Exercise requirements: Up to and including the line holding "(568, 299) = (442, 715): purple", write out the data exactly from its first line, but not the pictures.

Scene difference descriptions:
# # # # # # #

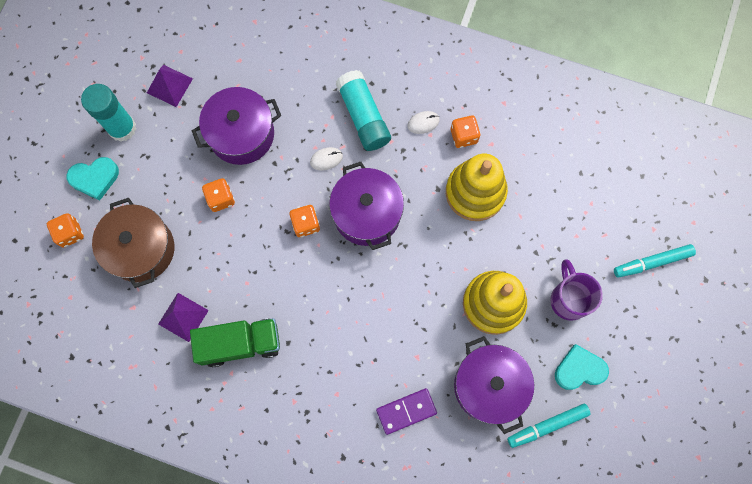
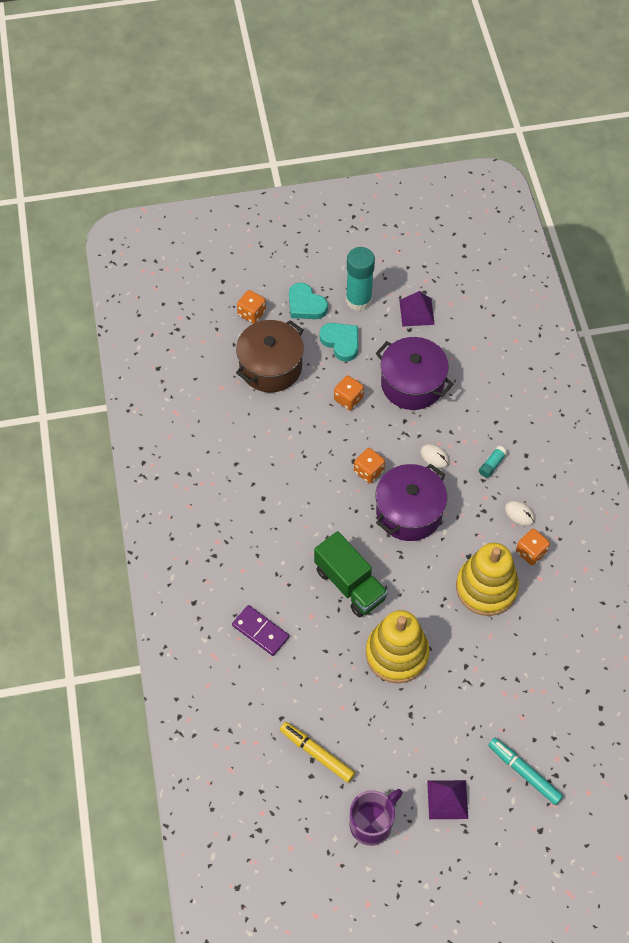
camera: 60 degrees right, 15 degrees down
(183, 317) = (235, 425): purple pyramid -> purple pyramid (447, 799)
(240, 344) = (240, 477): green truck -> green truck (350, 584)
(363, 116) = (492, 465): turquoise glue stick -> turquoise glue stick, size x0.44
(489, 386) = (322, 687): purple pot -> none
(547, 425) = (317, 753): turquoise marker -> yellow marker
(568, 299) = (442, 715): purple mug -> purple mug (372, 823)
(579, 369) = (383, 756): turquoise heart -> turquoise heart (341, 342)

# # # # # # #

Solved problem:
camera: 60 degrees right, 15 degrees down
(183, 317) = (235, 425): purple pyramid -> purple pyramid (447, 799)
(240, 344) = (240, 477): green truck -> green truck (350, 584)
(363, 116) = (492, 465): turquoise glue stick -> turquoise glue stick, size x0.44
(489, 386) = (322, 687): purple pot -> none
(547, 425) = (317, 753): turquoise marker -> yellow marker
(568, 299) = (442, 715): purple mug -> purple mug (372, 823)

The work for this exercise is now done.